→ To do
From the listing below, give again exactly the lines from the line with "none -> cyan brick H4:I5 level 1" to the line with "none -> brown round brick C8 level 3", ends included, without any pictures.

•••

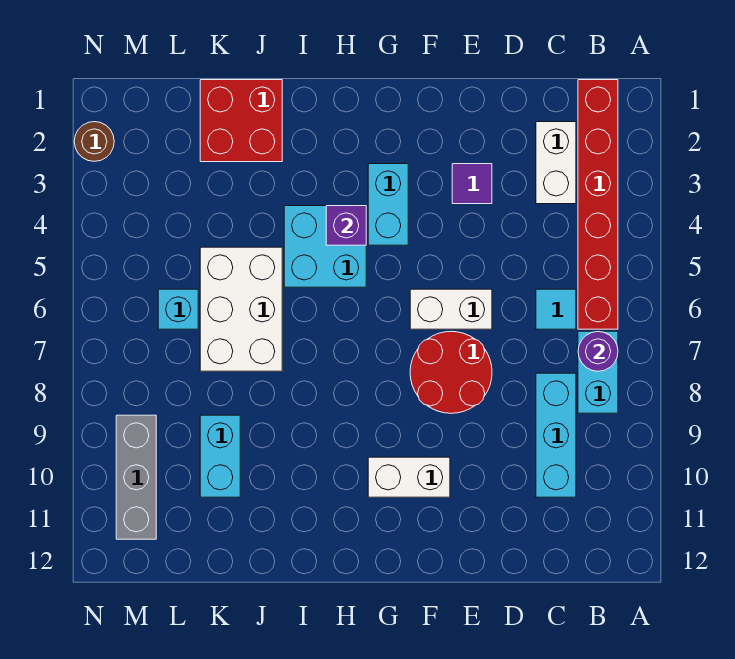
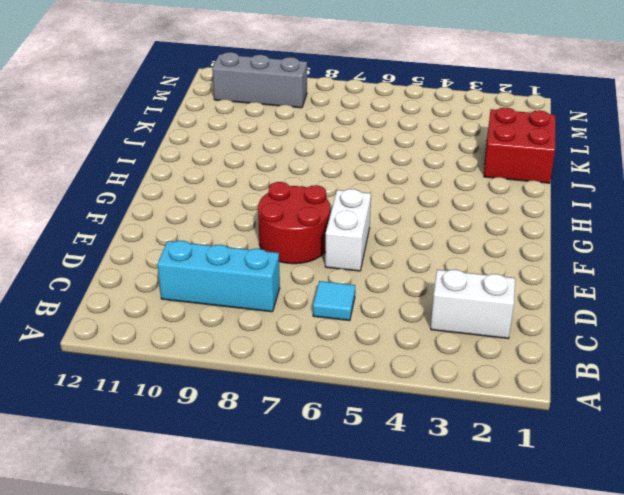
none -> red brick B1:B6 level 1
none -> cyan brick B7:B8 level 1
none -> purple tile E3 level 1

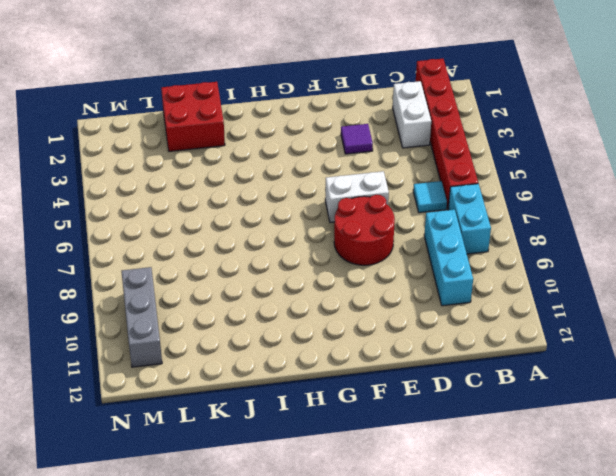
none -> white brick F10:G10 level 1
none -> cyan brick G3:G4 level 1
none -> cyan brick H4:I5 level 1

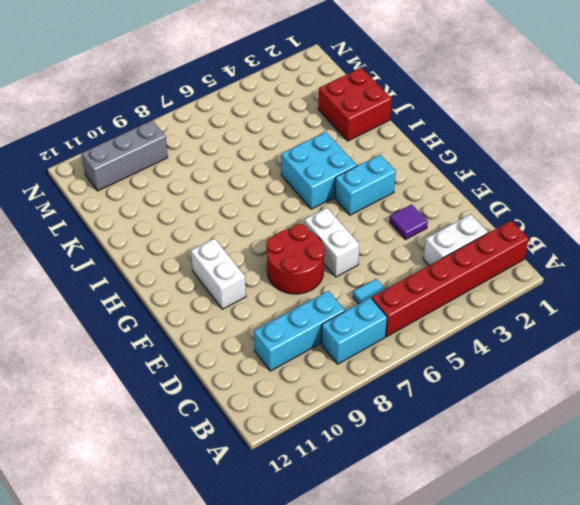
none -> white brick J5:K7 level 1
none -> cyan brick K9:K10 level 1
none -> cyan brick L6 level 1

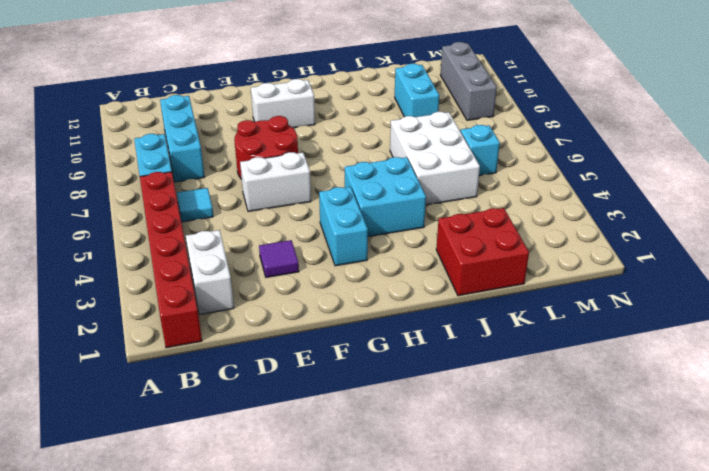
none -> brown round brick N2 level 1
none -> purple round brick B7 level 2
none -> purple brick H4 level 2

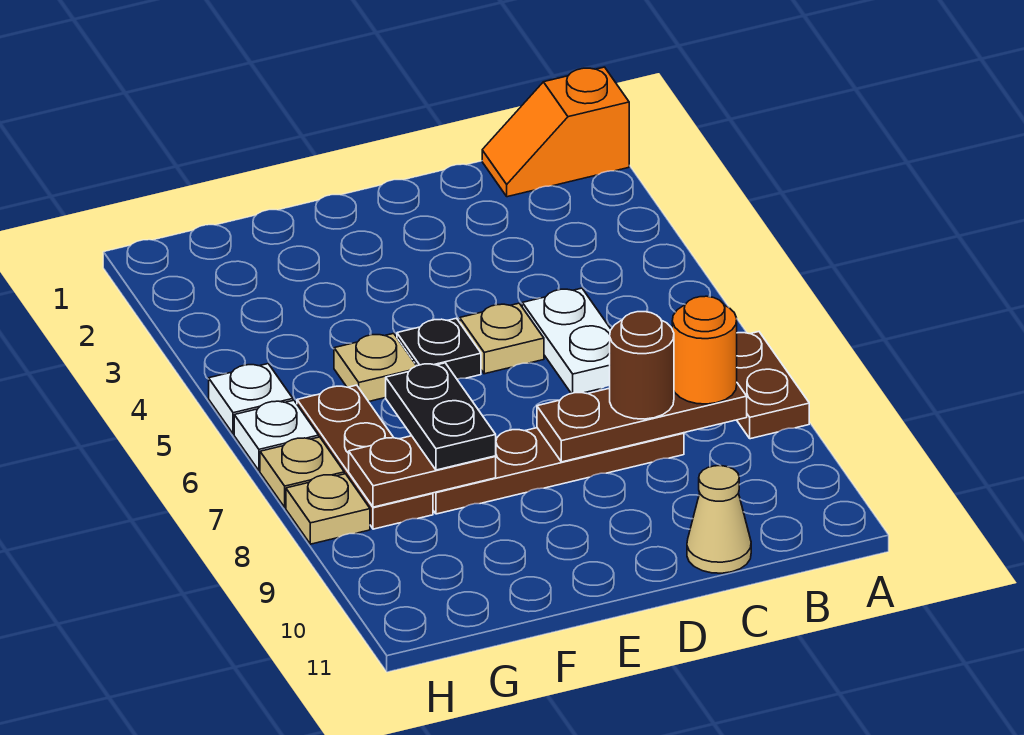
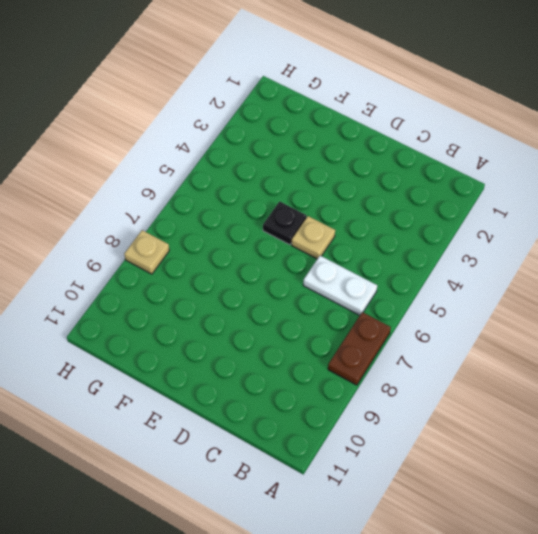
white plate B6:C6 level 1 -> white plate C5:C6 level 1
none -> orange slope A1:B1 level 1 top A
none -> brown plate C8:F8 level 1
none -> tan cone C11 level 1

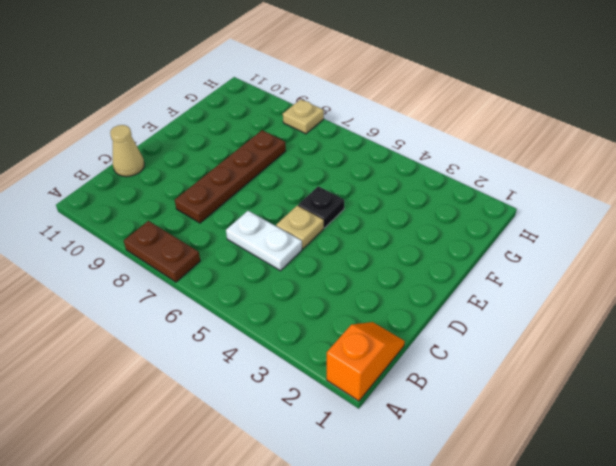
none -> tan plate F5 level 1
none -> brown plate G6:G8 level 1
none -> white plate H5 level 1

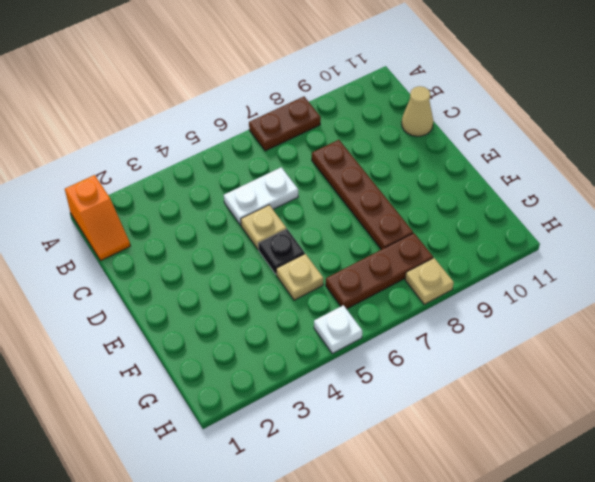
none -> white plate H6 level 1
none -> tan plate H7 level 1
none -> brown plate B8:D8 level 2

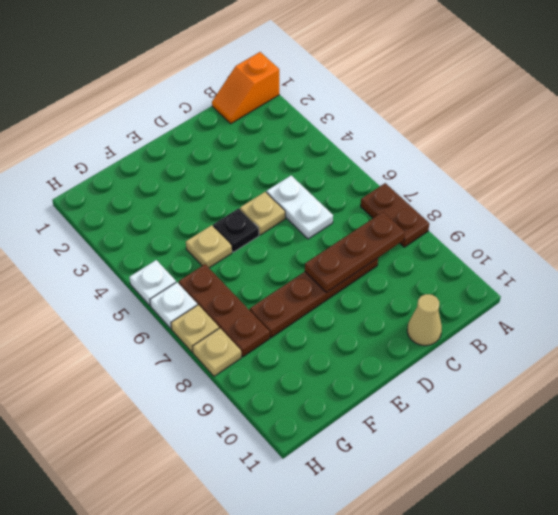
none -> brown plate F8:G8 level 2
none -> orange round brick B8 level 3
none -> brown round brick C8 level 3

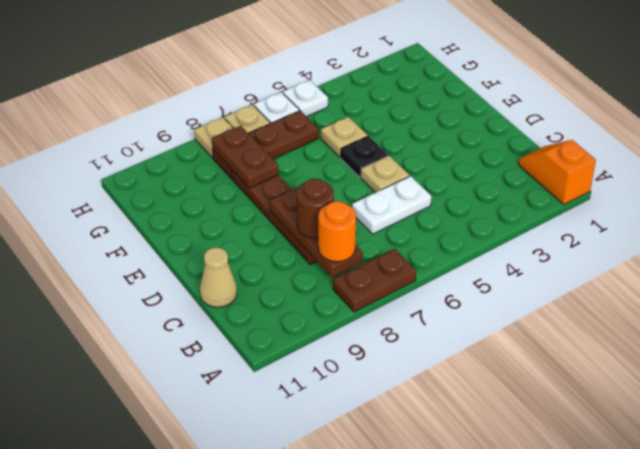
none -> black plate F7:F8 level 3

•••

→ Reply to the exercise
none -> cyan brick H4:I5 level 1

none -> white brick J5:K7 level 1
none -> cyan brick K9:K10 level 1
none -> cyan brick L6 level 1

none -> brown round brick N2 level 1
none -> purple round brick B7 level 2
none -> purple brick H4 level 2

white plate B6:C6 level 1 -> white plate C5:C6 level 1
none -> orange slope A1:B1 level 1 top A
none -> brown plate C8:F8 level 1
none -> tan cone C11 level 1

none -> tan plate F5 level 1
none -> brown plate G6:G8 level 1
none -> white plate H5 level 1

none -> white plate H6 level 1
none -> tan plate H7 level 1
none -> brown plate B8:D8 level 2

none -> brown plate F8:G8 level 2
none -> orange round brick B8 level 3
none -> brown round brick C8 level 3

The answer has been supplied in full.